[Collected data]
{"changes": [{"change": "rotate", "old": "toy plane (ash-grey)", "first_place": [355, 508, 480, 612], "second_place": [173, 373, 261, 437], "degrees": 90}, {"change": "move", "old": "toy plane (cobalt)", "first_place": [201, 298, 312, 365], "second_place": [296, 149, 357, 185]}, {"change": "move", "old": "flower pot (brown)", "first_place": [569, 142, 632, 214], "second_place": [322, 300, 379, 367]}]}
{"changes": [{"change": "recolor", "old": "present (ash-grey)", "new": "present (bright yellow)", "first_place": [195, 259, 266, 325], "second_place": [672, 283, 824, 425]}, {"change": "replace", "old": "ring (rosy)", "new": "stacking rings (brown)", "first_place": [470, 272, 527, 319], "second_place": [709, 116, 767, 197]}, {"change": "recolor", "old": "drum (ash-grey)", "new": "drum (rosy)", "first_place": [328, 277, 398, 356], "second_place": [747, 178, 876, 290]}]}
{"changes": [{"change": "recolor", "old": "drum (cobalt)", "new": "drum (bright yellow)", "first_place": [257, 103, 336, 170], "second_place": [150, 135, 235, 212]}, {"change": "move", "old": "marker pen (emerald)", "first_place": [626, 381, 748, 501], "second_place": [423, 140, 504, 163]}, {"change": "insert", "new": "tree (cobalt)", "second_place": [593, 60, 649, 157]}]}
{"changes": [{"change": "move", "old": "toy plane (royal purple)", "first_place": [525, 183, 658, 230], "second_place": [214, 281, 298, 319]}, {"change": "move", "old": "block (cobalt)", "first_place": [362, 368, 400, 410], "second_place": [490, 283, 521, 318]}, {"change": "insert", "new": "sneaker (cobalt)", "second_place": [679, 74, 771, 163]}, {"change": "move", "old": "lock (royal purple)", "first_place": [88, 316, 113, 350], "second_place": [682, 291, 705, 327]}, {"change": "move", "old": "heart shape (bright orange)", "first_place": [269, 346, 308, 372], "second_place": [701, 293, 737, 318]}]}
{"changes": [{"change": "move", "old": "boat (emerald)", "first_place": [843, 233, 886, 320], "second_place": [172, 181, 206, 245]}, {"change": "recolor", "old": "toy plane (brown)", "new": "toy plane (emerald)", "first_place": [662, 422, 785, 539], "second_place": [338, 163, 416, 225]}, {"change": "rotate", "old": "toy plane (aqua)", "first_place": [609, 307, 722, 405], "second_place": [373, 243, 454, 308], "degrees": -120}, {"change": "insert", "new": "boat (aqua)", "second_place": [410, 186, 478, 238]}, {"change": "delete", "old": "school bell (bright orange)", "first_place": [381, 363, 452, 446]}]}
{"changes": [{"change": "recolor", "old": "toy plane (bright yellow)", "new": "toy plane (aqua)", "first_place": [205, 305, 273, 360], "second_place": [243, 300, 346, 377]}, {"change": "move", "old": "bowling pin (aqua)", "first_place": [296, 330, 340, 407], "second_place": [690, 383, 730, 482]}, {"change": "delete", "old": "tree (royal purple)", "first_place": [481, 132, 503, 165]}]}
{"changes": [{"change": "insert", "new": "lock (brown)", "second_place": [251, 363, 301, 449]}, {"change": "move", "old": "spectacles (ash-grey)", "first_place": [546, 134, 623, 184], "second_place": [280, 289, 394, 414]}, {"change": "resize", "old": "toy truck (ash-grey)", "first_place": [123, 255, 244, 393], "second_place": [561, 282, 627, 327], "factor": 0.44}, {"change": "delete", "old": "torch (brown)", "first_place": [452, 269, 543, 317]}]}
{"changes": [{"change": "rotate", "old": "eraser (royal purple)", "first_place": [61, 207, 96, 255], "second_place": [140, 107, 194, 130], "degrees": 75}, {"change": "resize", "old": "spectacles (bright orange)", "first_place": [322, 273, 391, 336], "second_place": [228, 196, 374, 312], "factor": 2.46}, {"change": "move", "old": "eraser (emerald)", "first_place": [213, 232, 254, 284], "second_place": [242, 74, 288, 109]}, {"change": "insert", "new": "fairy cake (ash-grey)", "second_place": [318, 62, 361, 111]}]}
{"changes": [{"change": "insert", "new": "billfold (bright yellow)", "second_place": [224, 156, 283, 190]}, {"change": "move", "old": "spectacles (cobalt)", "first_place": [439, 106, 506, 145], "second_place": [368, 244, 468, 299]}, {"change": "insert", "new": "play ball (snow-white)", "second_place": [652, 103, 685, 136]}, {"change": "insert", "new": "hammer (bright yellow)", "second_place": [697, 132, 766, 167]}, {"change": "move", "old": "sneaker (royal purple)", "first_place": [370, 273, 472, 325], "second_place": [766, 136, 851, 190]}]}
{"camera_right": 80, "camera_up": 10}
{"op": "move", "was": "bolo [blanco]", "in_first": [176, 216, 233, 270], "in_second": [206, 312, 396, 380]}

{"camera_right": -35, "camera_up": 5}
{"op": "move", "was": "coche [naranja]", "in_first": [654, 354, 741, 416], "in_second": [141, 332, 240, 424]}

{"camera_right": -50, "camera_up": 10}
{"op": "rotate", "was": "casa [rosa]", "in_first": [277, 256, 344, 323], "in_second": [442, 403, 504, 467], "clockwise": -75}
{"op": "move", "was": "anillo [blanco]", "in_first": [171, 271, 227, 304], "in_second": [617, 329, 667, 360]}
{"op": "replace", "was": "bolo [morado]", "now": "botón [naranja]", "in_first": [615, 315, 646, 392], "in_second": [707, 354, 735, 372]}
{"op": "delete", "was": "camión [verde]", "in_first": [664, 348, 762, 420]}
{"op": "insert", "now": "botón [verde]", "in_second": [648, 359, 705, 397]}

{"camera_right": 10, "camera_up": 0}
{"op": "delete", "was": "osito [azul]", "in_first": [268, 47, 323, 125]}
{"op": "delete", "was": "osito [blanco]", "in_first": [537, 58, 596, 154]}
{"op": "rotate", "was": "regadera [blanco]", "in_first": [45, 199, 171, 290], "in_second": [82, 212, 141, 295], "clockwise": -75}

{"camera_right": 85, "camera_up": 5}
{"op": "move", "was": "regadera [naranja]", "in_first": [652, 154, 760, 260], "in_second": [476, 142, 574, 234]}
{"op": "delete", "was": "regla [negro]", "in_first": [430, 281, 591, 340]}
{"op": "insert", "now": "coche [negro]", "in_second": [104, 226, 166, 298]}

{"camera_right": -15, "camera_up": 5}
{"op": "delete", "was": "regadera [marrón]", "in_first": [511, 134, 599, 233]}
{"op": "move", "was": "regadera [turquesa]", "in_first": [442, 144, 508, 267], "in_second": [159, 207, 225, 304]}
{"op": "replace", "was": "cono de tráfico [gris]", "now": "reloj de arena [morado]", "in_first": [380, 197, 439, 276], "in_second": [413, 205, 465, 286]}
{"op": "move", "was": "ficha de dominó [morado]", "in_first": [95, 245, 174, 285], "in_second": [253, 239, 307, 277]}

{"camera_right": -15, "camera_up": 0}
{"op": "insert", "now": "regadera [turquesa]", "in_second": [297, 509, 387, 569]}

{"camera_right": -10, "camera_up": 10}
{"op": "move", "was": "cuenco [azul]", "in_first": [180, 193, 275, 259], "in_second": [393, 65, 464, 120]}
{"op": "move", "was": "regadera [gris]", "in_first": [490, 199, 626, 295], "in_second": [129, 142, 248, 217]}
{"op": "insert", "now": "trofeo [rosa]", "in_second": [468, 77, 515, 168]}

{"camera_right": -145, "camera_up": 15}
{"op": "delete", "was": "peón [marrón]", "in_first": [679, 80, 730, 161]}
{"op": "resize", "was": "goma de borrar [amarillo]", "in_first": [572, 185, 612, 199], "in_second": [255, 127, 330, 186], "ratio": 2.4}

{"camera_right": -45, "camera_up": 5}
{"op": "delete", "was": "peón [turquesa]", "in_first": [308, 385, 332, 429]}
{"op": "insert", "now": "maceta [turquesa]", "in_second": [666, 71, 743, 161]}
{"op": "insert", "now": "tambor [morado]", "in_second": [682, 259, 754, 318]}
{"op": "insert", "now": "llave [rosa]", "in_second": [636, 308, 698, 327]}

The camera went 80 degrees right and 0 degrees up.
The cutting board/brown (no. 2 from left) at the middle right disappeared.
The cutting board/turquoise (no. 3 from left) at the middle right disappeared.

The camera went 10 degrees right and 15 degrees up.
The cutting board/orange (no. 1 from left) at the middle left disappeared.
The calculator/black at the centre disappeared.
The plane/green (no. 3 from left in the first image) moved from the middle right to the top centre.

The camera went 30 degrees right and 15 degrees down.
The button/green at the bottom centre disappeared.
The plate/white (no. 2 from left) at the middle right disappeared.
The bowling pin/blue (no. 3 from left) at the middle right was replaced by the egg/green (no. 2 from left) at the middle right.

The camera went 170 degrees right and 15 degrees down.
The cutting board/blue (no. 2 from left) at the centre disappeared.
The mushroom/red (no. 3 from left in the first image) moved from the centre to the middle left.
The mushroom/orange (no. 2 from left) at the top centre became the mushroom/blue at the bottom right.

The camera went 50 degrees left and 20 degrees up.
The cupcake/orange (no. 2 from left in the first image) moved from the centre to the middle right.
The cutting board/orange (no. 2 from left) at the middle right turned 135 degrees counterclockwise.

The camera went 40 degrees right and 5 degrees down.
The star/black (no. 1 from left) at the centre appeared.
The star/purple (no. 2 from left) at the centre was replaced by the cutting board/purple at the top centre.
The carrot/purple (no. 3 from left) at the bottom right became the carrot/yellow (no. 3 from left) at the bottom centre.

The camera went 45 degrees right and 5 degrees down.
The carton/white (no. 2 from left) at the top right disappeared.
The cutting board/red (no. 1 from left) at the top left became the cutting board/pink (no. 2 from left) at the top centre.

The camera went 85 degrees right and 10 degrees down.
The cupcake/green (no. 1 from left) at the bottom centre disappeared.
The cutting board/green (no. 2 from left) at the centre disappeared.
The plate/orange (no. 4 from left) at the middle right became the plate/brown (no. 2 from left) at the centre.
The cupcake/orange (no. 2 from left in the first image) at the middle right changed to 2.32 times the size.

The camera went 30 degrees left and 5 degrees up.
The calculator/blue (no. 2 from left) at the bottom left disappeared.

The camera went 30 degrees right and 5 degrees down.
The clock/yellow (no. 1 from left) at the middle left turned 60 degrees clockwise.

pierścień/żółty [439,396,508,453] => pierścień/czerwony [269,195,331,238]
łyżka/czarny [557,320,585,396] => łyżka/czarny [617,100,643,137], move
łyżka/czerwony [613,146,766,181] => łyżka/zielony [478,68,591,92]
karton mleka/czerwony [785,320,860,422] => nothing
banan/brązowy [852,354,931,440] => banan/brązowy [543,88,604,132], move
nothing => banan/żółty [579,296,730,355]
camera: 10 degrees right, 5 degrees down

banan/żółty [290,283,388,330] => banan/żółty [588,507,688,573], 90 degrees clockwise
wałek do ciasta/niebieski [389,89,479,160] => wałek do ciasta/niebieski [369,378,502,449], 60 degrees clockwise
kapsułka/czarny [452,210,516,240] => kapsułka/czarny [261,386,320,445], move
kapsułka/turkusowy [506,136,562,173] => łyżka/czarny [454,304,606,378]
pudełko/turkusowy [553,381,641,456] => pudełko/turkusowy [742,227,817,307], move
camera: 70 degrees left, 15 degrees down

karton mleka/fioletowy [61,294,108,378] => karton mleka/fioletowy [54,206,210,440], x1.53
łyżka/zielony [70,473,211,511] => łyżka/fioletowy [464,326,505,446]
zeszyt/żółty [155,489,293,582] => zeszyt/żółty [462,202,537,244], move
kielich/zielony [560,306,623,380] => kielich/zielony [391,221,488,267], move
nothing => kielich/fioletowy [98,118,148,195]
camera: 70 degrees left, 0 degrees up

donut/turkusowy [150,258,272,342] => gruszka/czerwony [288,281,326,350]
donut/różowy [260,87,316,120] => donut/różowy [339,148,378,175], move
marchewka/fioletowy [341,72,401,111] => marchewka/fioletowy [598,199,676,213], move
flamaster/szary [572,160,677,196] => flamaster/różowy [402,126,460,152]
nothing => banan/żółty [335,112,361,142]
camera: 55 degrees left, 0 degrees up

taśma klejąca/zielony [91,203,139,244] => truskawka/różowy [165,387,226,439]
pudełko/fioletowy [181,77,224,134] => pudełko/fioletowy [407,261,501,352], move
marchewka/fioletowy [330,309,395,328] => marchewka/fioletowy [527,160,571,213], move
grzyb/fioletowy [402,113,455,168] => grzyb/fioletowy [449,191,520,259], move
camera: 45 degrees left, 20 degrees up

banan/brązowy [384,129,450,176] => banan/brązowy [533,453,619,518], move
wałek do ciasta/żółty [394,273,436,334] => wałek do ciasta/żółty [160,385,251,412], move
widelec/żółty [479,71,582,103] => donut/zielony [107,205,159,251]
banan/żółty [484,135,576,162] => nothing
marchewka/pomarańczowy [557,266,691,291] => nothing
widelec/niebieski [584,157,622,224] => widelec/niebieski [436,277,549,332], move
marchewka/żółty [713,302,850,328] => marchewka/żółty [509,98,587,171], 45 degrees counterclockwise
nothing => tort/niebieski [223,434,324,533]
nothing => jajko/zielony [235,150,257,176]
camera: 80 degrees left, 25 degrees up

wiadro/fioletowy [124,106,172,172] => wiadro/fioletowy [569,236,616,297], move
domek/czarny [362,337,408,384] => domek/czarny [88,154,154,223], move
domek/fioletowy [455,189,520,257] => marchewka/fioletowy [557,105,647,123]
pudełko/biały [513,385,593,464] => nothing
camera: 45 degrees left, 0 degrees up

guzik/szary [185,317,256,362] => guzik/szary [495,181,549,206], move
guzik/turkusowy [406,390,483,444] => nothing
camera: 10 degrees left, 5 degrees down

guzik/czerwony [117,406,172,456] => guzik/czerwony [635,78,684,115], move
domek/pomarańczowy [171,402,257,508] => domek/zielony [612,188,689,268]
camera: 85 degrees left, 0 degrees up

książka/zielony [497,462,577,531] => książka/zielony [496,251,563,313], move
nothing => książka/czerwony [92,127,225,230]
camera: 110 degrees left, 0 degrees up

Work item: When a line in the records above contains the word "bowling", copy it.

Task solution:
{"changes": [{"change": "recolor", "old": "toy plane (bright yellow)", "new": "toy plane (aqua)", "first_place": [205, 305, 273, 360], "second_place": [243, 300, 346, 377]}, {"change": "move", "old": "bowling pin (aqua)", "first_place": [296, 330, 340, 407], "second_place": [690, 383, 730, 482]}, {"change": "delete", "old": "tree (royal purple)", "first_place": [481, 132, 503, 165]}]}
The bowling pin/blue (no. 3 from left) at the middle right was replaced by the egg/green (no. 2 from left) at the middle right.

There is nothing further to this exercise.